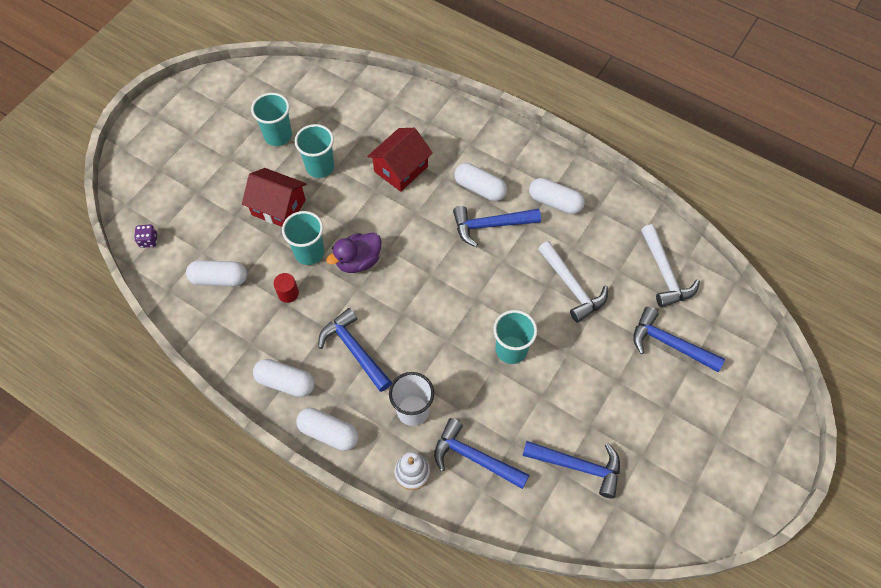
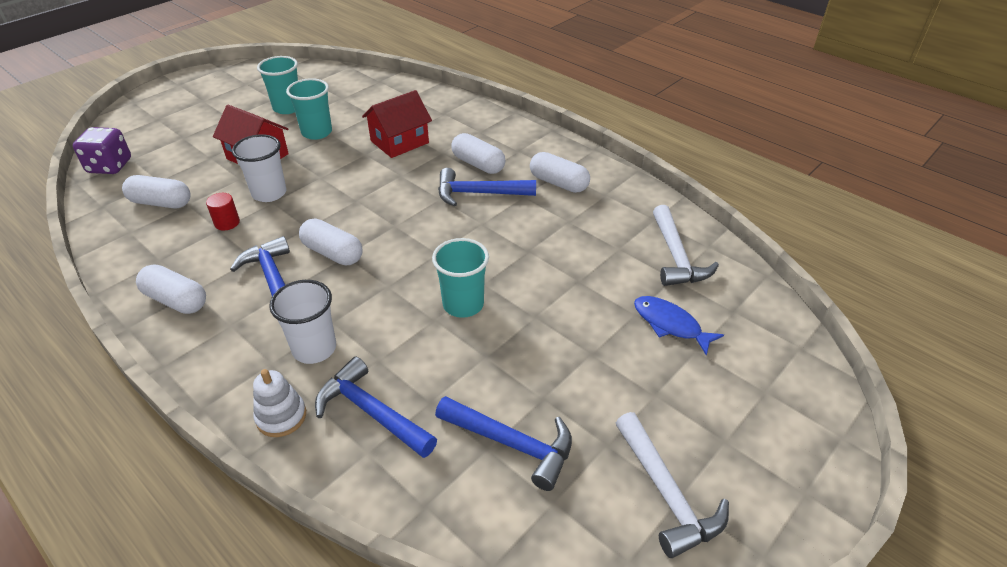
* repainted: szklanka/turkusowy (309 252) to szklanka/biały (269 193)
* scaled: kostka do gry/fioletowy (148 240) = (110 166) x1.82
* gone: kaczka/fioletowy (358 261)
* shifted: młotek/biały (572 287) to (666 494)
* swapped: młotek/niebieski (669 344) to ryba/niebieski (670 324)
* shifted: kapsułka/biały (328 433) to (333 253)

▬▬▬▬▬▬

Exercise goal. Could you write out the records exactly while omitting every picture?

Answer area.
* repainted: szklanka/turkusowy (309 252) to szklanka/biały (269 193)
* scaled: kostka do gry/fioletowy (148 240) = (110 166) x1.82
* gone: kaczka/fioletowy (358 261)
* shifted: młotek/biały (572 287) to (666 494)
* swapped: młotek/niebieski (669 344) to ryba/niebieski (670 324)
* shifted: kapsułka/biały (328 433) to (333 253)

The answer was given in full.